Dataset START

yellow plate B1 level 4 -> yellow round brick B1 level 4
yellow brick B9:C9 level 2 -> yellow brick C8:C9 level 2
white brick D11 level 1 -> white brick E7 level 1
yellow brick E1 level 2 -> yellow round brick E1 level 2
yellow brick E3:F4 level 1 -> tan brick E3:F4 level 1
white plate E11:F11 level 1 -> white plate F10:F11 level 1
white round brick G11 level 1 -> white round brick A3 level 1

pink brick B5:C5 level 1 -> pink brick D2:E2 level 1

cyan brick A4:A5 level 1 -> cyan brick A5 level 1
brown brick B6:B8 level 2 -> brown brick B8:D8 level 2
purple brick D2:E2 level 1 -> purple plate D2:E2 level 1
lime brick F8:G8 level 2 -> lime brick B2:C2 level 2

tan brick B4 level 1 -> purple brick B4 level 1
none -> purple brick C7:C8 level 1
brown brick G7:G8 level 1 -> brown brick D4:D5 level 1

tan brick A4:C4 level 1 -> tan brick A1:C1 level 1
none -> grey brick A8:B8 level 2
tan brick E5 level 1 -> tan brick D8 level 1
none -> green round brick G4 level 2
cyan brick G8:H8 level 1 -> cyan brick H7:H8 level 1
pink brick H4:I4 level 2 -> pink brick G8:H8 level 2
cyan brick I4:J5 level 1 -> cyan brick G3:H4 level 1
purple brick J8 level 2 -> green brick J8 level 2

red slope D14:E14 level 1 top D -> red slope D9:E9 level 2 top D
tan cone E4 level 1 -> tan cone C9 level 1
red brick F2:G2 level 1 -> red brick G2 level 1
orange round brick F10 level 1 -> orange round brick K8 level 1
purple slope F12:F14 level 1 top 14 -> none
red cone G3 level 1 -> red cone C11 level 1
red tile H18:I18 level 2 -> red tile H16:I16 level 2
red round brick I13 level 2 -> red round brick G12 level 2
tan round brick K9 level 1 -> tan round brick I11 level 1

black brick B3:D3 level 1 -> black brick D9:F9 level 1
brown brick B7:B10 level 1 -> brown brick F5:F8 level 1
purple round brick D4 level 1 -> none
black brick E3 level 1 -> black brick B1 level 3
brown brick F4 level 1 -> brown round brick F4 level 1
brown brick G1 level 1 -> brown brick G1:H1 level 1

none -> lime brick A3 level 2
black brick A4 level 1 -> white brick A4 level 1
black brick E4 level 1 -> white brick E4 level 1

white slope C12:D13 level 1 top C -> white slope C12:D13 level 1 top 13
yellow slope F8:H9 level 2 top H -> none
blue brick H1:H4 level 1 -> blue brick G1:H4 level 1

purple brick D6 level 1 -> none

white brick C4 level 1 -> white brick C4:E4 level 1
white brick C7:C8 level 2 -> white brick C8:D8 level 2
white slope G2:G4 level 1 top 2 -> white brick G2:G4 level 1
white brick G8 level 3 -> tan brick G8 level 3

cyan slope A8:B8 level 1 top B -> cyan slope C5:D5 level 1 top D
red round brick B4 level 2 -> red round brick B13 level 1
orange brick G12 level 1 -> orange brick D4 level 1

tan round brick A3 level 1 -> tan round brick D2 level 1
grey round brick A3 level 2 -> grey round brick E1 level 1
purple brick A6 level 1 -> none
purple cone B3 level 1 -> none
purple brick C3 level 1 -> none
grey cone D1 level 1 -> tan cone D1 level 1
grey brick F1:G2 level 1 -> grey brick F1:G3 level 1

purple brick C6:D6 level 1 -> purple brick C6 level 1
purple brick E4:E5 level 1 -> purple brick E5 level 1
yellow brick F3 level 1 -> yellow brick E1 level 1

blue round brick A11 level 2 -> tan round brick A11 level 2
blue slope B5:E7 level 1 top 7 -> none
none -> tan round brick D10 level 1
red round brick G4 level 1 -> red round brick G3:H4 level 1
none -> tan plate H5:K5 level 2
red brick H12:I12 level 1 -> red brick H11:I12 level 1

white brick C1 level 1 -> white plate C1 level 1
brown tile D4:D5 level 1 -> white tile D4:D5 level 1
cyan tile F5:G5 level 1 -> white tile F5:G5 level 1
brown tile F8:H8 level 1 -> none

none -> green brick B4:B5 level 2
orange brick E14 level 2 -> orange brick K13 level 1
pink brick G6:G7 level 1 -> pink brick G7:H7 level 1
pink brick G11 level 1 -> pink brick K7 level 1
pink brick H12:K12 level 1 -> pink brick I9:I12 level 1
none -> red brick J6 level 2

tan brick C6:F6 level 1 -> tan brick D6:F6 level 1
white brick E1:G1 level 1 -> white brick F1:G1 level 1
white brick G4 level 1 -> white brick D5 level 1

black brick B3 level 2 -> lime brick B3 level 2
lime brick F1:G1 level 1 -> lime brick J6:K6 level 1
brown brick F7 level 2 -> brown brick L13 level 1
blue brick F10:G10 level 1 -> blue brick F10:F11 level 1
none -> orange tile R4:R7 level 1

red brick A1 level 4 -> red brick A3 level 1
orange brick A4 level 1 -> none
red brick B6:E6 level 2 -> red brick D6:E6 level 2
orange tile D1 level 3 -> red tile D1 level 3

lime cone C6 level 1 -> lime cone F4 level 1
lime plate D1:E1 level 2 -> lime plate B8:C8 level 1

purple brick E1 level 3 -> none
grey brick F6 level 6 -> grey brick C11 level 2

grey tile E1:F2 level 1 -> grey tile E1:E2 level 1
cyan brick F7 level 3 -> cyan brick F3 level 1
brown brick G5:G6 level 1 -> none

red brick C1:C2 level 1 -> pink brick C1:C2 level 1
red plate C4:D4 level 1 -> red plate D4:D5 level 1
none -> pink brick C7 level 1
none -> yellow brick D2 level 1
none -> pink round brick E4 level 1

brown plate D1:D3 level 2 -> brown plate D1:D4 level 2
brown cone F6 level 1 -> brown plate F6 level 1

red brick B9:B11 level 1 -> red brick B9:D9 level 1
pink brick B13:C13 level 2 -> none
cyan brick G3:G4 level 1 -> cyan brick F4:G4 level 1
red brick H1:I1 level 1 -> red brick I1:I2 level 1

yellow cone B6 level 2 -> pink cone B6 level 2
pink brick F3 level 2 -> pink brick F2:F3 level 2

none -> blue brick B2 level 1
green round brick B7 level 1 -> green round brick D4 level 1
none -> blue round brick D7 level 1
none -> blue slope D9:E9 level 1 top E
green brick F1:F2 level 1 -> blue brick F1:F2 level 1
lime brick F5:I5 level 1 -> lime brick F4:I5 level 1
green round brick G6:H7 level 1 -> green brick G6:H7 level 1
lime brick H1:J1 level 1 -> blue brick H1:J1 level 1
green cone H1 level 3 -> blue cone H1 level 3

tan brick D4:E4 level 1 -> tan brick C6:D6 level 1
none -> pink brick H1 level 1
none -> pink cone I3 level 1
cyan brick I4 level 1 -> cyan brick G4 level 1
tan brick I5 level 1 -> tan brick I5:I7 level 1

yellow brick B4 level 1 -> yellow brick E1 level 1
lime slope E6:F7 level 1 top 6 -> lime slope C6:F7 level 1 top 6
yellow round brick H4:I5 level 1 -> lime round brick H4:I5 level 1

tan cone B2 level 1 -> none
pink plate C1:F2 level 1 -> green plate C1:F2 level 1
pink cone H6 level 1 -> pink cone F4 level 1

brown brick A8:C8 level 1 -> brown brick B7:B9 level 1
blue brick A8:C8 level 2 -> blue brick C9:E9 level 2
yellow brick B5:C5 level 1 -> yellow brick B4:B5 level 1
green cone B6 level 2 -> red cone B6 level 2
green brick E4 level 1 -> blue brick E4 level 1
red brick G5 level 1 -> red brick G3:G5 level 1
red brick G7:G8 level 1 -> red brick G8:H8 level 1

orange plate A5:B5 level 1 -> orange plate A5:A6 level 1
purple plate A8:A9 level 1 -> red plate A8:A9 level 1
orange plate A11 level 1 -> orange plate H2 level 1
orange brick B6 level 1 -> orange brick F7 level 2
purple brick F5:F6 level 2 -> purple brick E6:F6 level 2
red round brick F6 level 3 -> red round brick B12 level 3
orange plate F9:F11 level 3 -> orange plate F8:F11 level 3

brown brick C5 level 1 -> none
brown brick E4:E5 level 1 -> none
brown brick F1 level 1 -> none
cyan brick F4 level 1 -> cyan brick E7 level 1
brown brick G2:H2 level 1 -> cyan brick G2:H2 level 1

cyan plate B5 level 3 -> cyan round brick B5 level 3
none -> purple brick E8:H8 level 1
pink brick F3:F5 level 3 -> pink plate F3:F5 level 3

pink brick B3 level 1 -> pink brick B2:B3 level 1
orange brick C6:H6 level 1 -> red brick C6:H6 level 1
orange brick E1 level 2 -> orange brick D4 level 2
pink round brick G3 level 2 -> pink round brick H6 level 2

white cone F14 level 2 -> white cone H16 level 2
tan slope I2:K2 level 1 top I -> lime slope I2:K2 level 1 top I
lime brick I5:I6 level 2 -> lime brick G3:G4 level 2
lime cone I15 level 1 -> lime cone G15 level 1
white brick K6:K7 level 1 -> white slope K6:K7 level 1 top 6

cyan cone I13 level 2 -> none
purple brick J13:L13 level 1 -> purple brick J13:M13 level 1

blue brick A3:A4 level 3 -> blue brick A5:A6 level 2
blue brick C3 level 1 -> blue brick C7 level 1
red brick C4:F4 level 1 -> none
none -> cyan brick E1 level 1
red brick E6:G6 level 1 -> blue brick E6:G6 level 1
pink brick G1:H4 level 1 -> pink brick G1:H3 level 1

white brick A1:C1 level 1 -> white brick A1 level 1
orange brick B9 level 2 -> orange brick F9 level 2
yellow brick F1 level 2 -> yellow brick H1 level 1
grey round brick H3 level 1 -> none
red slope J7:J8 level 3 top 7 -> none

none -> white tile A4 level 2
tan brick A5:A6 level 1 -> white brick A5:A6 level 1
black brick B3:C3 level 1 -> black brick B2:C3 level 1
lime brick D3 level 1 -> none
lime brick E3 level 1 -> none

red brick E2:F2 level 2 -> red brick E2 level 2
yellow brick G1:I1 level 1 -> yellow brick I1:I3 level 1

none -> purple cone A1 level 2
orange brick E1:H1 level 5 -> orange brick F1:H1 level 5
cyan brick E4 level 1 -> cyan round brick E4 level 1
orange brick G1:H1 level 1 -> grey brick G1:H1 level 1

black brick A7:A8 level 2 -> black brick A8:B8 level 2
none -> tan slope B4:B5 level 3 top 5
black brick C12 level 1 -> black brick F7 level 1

Dataset END

→ **Task statement**: When the word "green" occurs in a line above, list that line.

→ **Reply**:
none -> green round brick G4 level 2
purple brick J8 level 2 -> green brick J8 level 2
none -> green brick B4:B5 level 2
green round brick B7 level 1 -> green round brick D4 level 1
green brick F1:F2 level 1 -> blue brick F1:F2 level 1
green round brick G6:H7 level 1 -> green brick G6:H7 level 1
green cone H1 level 3 -> blue cone H1 level 3
pink plate C1:F2 level 1 -> green plate C1:F2 level 1
green cone B6 level 2 -> red cone B6 level 2
green brick E4 level 1 -> blue brick E4 level 1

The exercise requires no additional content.